| Dataset content |
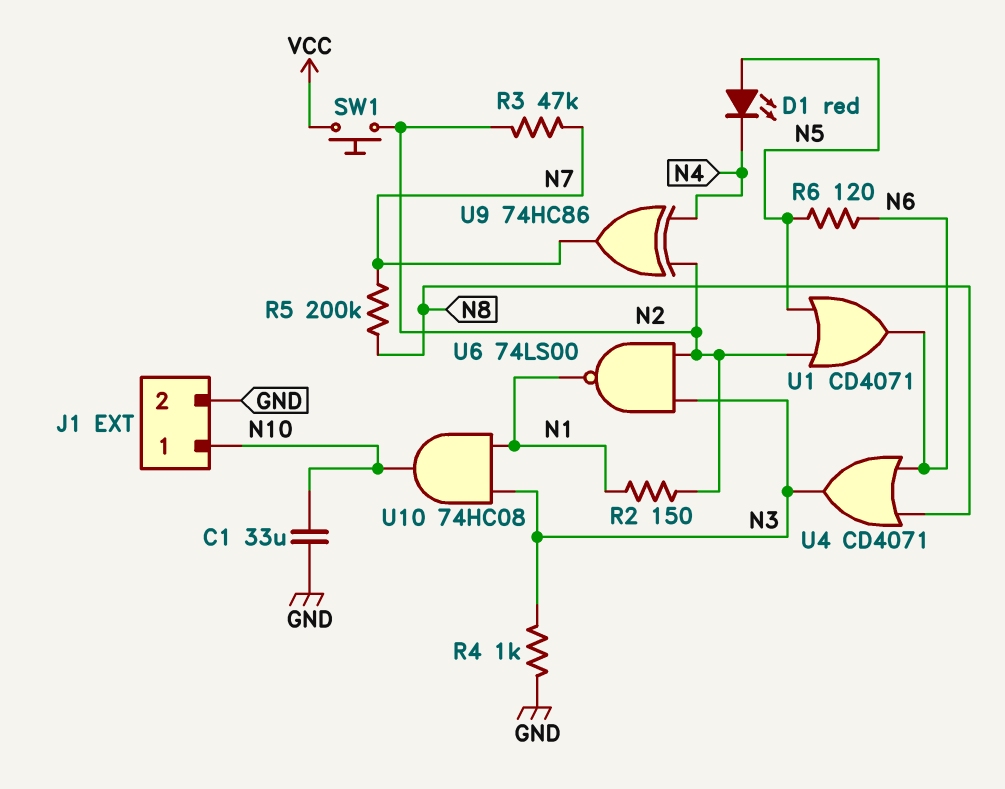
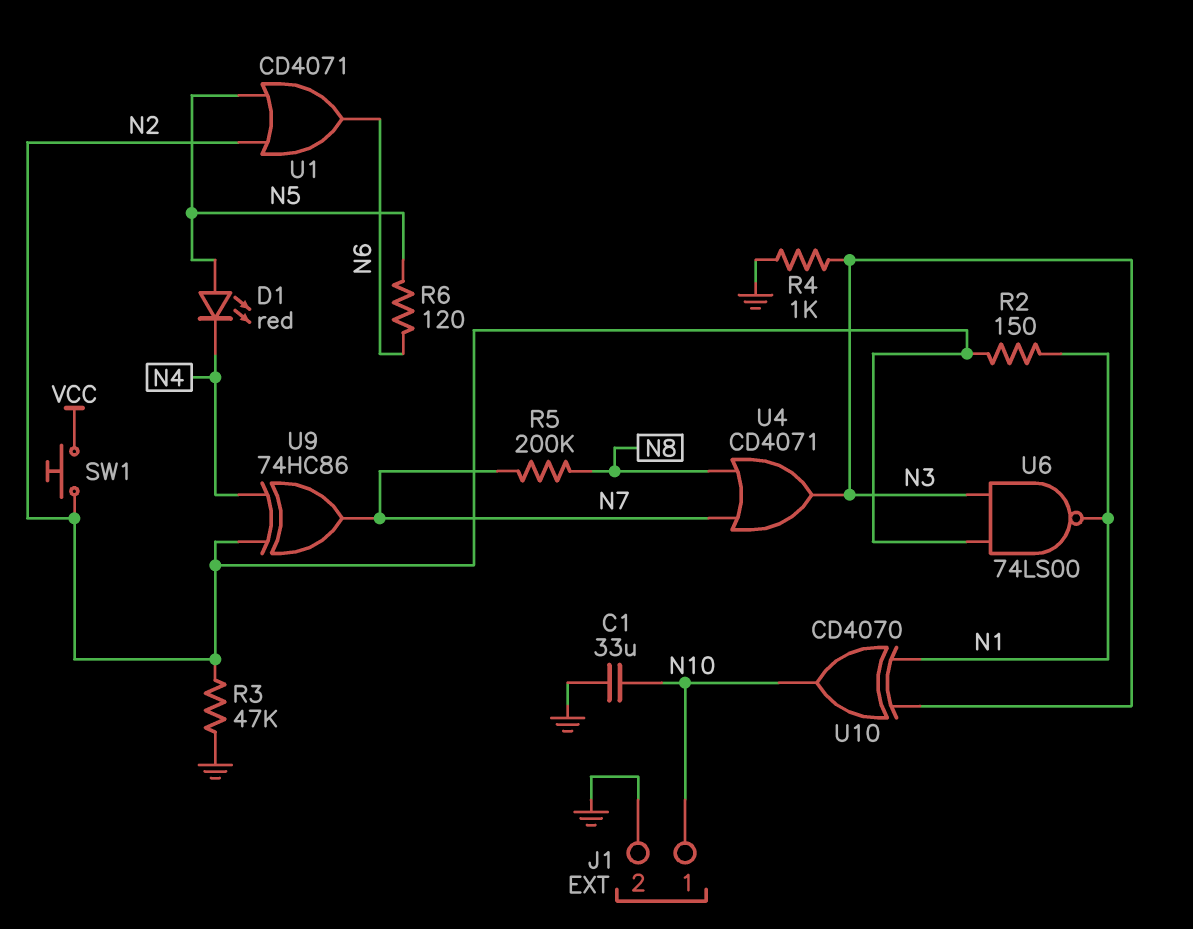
R3: 47k (N2, N7) -> 47k (GND, N2)
U4: OR CD4071 (in N6, in N8, out N3) -> OR CD4071 (in N7, in N8, out N3)
U10: AND 74HC08 (in N1, in N3, out N10) -> XOR CD4070 (in N1, in N3, out N10)

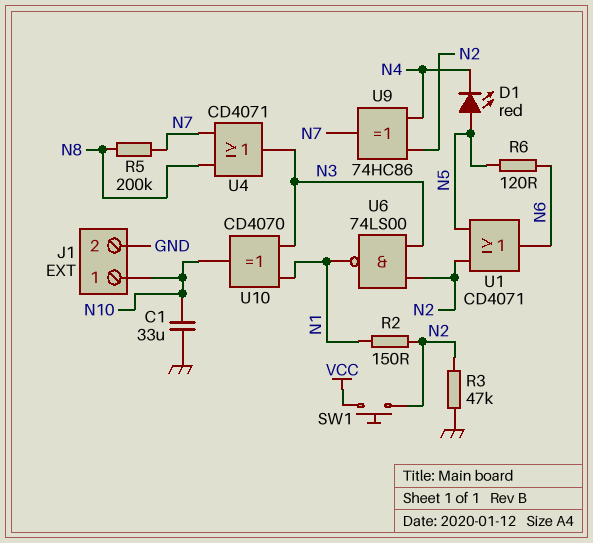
R4: 1k (GND, N3) -> none

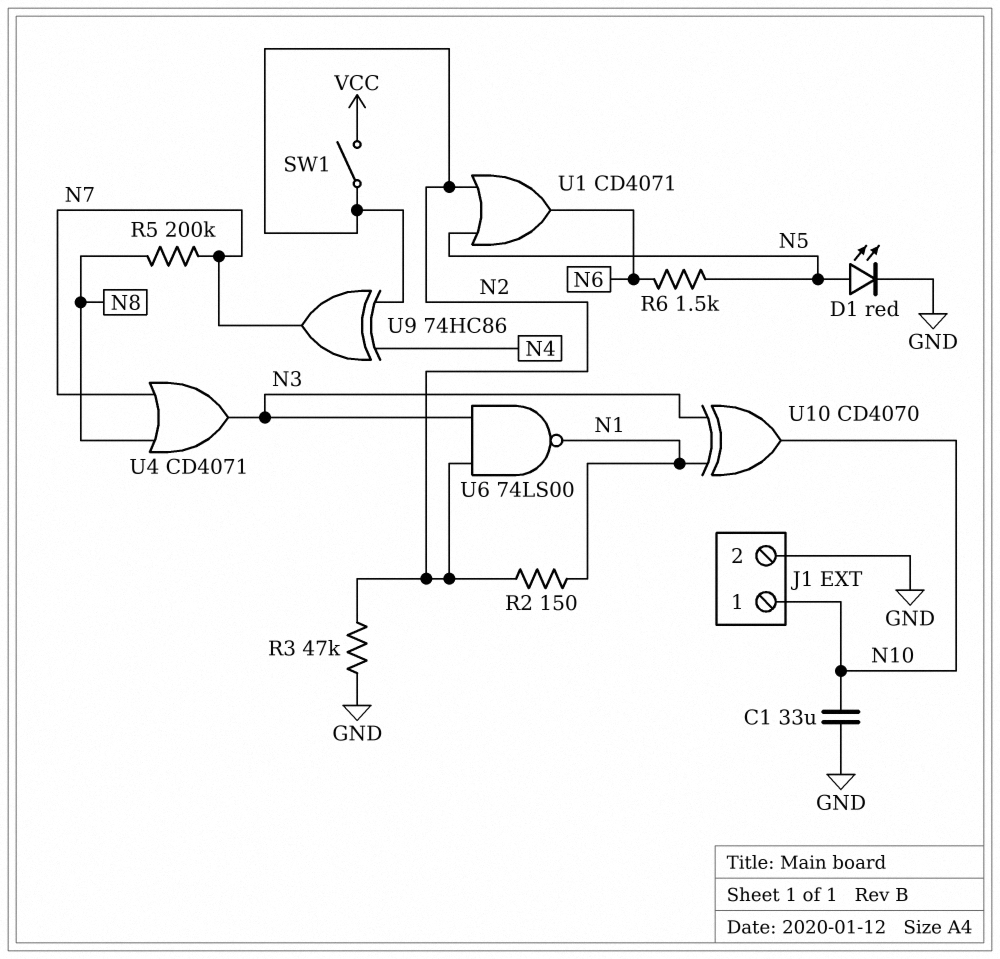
D1: LED red (A N5, K N4) -> LED red (A N5, K GND)
R6: 120 (N5, N6) -> 1.5k (N5, N6)
SW1: button (N2, VCC) -> switch (N2, VCC)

| What to work on |
Repeat each record verbatim, pictures excluded.

| Your response |
R3: 47k (N2, N7) -> 47k (GND, N2)
U4: OR CD4071 (in N6, in N8, out N3) -> OR CD4071 (in N7, in N8, out N3)
U10: AND 74HC08 (in N1, in N3, out N10) -> XOR CD4070 (in N1, in N3, out N10)

R4: 1k (GND, N3) -> none

D1: LED red (A N5, K N4) -> LED red (A N5, K GND)
R6: 120 (N5, N6) -> 1.5k (N5, N6)
SW1: button (N2, VCC) -> switch (N2, VCC)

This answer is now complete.